SHORT EXERCISE — From the data below, select every line that contains the string "grace" and copy each such line. Treat uppercase and lowercase letters as distinct.

Source records —
..........

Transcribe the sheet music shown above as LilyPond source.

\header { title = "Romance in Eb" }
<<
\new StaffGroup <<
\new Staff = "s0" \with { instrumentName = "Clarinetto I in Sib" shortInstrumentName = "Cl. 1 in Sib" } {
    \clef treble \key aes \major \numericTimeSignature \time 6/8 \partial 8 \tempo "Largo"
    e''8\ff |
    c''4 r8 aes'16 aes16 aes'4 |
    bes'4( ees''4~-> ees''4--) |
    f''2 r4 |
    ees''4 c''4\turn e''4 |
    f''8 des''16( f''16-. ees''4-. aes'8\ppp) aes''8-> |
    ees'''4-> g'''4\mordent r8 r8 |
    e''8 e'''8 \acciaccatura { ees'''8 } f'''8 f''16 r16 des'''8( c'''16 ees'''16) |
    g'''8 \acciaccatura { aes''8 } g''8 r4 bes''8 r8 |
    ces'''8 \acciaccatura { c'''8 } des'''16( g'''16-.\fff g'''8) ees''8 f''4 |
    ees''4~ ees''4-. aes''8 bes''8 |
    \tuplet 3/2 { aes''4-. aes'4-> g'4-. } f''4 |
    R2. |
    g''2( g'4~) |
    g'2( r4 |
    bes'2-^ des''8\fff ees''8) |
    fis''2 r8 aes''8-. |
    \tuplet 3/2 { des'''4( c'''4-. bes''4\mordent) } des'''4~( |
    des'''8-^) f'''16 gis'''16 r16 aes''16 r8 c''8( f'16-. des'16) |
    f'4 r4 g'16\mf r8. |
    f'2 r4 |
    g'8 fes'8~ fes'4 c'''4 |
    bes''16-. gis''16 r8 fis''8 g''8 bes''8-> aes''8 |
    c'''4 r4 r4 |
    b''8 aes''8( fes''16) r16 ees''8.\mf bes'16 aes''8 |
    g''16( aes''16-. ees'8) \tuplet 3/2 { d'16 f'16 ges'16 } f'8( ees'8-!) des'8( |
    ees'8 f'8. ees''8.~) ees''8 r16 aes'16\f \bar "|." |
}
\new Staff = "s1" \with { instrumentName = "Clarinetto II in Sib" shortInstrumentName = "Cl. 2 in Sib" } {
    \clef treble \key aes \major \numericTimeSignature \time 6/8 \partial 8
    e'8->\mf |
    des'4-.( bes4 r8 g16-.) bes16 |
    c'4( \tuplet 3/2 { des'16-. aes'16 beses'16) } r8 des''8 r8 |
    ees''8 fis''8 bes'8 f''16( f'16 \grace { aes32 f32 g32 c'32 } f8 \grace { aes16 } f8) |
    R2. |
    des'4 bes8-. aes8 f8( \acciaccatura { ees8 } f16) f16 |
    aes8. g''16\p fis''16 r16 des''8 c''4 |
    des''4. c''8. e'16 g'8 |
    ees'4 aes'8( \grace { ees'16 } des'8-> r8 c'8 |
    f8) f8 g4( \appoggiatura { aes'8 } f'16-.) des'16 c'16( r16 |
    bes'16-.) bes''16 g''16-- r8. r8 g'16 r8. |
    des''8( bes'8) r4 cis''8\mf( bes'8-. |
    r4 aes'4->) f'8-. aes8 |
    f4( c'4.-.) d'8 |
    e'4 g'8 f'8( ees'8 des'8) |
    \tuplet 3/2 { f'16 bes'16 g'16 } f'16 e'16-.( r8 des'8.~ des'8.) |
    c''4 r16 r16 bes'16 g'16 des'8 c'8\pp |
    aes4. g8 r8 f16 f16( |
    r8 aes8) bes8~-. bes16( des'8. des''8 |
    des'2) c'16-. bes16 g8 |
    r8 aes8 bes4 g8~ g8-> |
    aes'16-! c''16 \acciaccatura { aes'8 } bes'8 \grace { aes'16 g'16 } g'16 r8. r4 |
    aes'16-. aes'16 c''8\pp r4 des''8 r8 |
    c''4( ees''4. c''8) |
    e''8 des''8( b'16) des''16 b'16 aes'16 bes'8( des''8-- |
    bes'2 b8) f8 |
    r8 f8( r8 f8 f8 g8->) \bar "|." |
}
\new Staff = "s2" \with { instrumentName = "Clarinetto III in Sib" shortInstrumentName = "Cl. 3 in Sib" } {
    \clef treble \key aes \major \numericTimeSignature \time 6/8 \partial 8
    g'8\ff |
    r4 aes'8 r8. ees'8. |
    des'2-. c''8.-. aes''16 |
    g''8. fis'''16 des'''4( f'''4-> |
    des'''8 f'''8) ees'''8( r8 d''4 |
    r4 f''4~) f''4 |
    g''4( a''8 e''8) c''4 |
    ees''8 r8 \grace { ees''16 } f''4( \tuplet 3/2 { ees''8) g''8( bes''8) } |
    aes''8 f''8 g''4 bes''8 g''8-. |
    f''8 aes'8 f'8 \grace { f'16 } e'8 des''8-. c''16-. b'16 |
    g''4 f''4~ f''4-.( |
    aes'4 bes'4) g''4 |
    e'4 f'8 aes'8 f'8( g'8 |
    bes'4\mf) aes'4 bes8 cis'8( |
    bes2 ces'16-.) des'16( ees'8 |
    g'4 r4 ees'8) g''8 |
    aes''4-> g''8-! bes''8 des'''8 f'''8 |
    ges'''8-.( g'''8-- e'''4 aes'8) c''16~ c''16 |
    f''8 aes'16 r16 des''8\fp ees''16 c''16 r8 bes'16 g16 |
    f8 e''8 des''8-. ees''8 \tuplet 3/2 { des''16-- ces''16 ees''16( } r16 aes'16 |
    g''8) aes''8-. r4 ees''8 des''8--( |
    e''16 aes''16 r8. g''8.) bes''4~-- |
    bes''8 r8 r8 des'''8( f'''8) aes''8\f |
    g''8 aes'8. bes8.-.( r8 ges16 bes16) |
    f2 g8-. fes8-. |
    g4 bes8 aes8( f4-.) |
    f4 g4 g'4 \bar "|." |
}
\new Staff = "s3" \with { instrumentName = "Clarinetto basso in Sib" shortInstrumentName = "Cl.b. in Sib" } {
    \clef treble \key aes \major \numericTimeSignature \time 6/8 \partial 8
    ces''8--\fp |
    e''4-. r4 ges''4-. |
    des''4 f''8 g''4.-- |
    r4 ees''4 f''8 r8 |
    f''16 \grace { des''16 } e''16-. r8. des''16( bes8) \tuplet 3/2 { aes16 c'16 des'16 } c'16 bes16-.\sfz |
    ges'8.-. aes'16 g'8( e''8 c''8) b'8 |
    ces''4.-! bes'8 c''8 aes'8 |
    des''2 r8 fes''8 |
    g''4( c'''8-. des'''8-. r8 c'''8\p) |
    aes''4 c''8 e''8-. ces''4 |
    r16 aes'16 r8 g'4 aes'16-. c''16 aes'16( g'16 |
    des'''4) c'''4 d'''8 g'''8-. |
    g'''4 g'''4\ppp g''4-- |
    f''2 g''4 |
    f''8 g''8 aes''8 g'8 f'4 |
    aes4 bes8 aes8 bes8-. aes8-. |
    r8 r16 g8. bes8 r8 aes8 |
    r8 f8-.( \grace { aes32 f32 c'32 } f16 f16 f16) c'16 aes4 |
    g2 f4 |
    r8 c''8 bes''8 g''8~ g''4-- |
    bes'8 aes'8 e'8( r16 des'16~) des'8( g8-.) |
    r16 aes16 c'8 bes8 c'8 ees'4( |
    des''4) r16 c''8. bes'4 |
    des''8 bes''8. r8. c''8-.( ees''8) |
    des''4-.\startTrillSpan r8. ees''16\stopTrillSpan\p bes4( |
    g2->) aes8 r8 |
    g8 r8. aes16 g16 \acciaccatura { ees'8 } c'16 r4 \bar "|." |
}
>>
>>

..........

FULL ANSWER —
    ees''8 fis''8 bes'8 f''16( f'16 \grace { aes32 f32 g32 c'32 } f8 \grace { aes16 } f8) |
    ees'4 aes'8( \grace { ees'16 } des'8-> r8 c'8 |
    aes'16-! c''16 \acciaccatura { aes'8 } bes'8 \grace { aes'16 g'16 } g'16 r8. r4 |
    ees''8 r8 \grace { ees''16 } f''4( \tuplet 3/2 { ees''8) g''8( bes''8) } |
    f''8 aes'8 f'8 \grace { f'16 } e'8 des''8-. c''16-. b'16 |
    f''16 \grace { des''16 } e''16-. r8. des''16( bes8) \tuplet 3/2 { aes16 c'16 des'16 } c'16 bes16-.\sfz |
    r8 f8-.( \grace { aes32 f32 c'32 } f16 f16 f16) c'16 aes4 |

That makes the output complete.